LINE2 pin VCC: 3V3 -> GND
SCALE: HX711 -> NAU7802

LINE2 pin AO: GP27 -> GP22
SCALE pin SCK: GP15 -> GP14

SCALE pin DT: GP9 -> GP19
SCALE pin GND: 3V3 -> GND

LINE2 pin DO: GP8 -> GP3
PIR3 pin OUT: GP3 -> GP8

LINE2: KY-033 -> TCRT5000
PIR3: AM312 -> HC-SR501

========================================================================

Only the lines with the string "SCALE" are wanted; pick them out of the records above and copy them.

SCALE: HX711 -> NAU7802
SCALE pin SCK: GP15 -> GP14
SCALE pin DT: GP9 -> GP19
SCALE pin GND: 3V3 -> GND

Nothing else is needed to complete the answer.